- AVAILABLE RECORDS

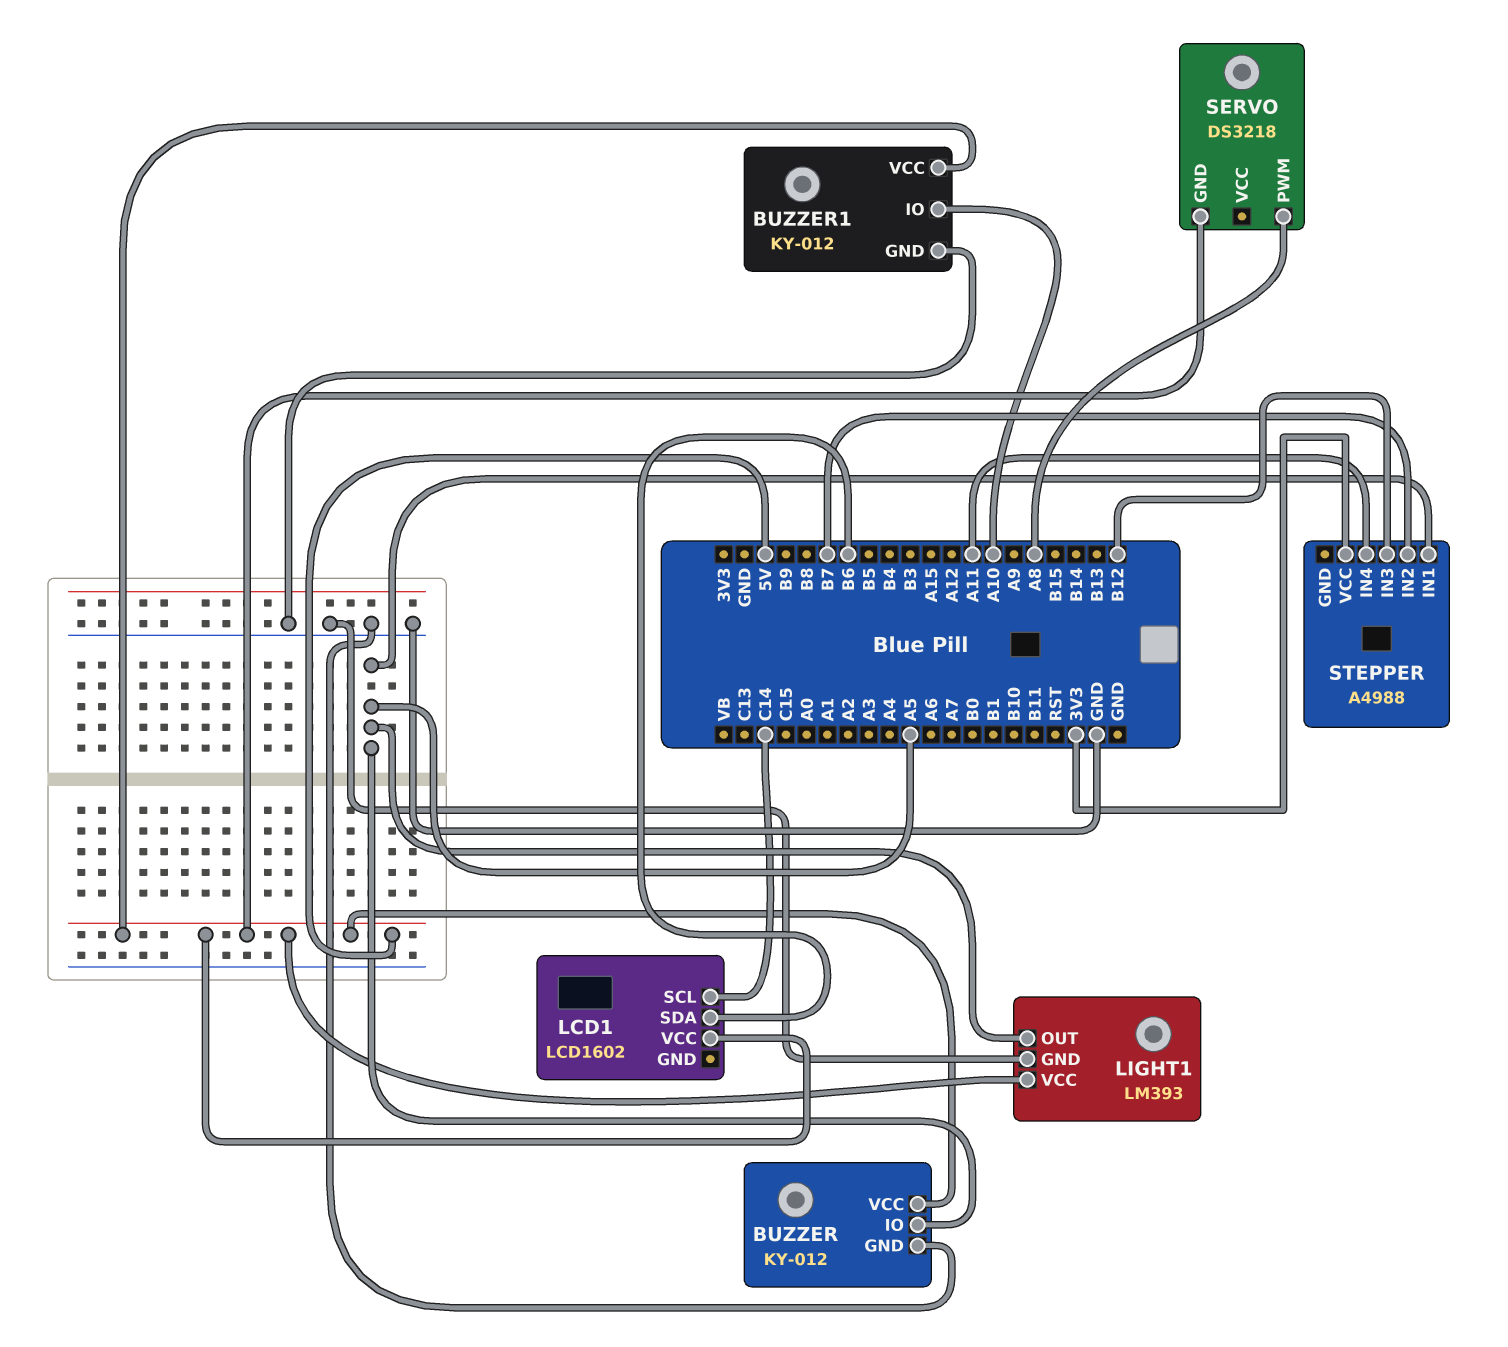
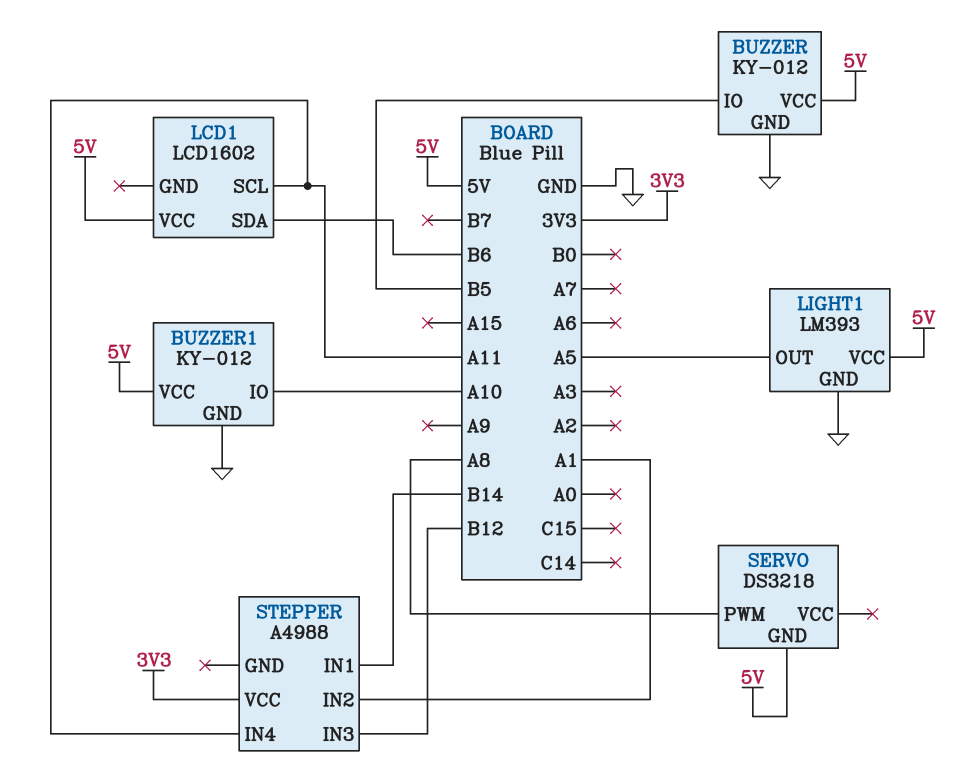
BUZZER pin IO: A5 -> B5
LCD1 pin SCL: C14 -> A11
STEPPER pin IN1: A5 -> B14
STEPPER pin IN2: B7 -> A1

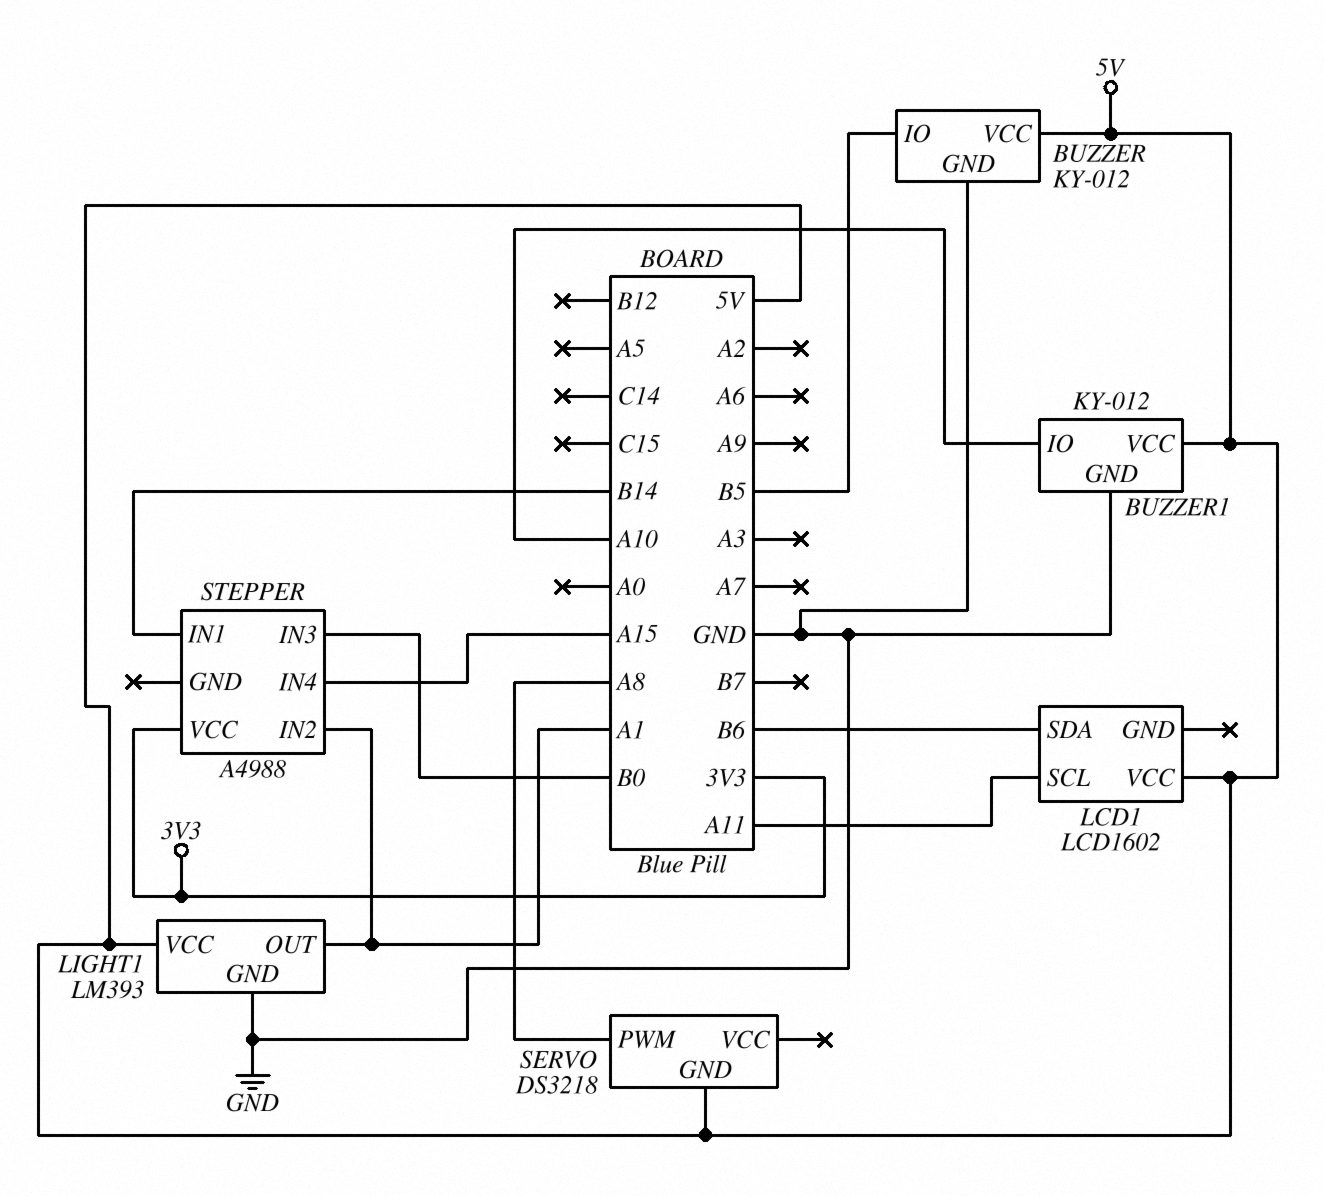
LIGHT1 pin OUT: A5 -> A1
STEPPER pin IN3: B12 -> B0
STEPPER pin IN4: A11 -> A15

--

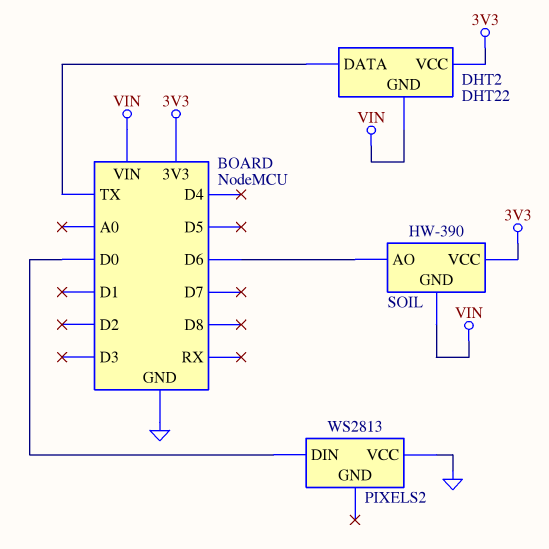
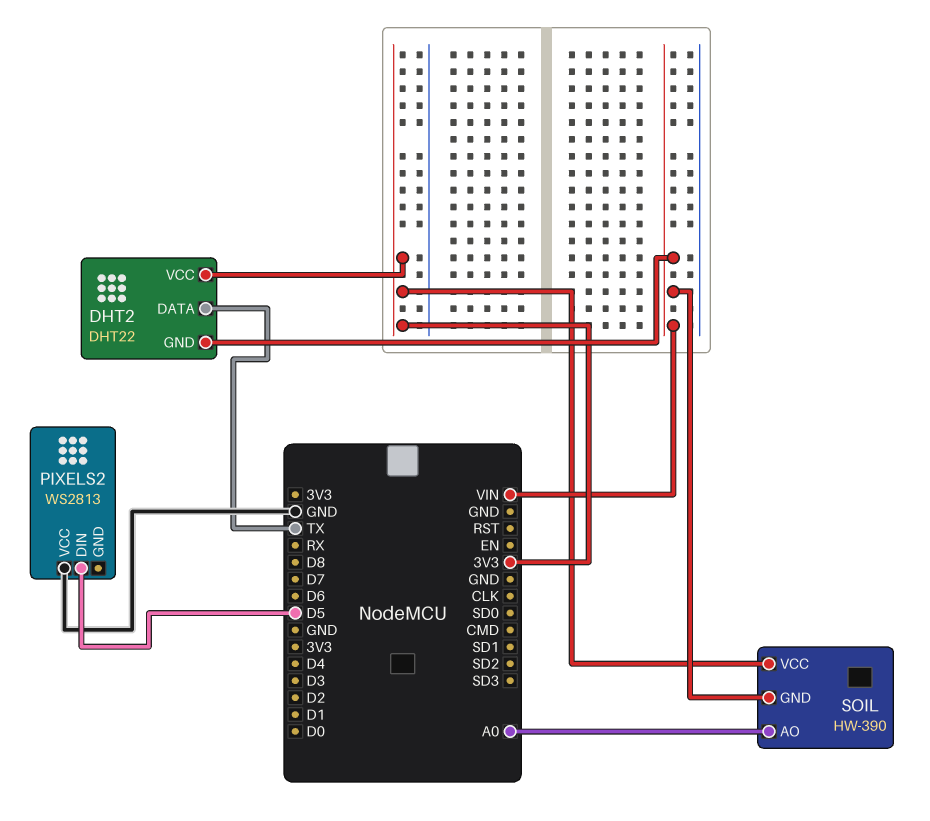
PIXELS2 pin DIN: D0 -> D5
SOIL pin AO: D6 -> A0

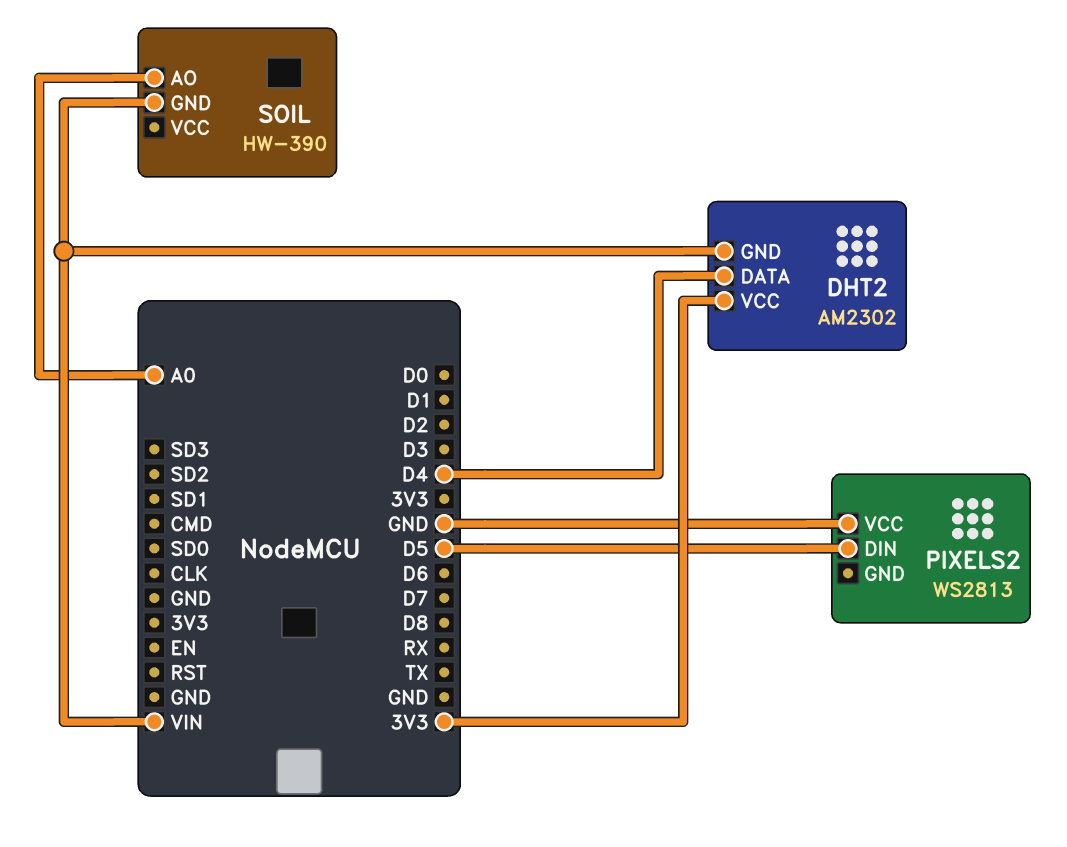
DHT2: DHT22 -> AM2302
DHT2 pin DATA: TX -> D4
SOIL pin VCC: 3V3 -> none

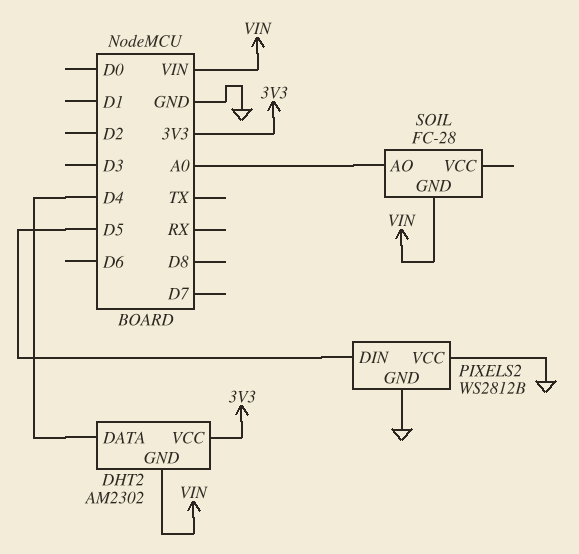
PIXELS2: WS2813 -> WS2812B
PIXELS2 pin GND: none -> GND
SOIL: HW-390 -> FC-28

- TASK STATEMENT
Would you please copy exactly the part of the entries above that begins at the line containing "LIGHT1 pin OUT: A5 -> A1" and ends at the line containing "STEPPER pin IN4: A11 -> A15", both lines included?

- ANSWER TO THIS TASK
LIGHT1 pin OUT: A5 -> A1
STEPPER pin IN3: B12 -> B0
STEPPER pin IN4: A11 -> A15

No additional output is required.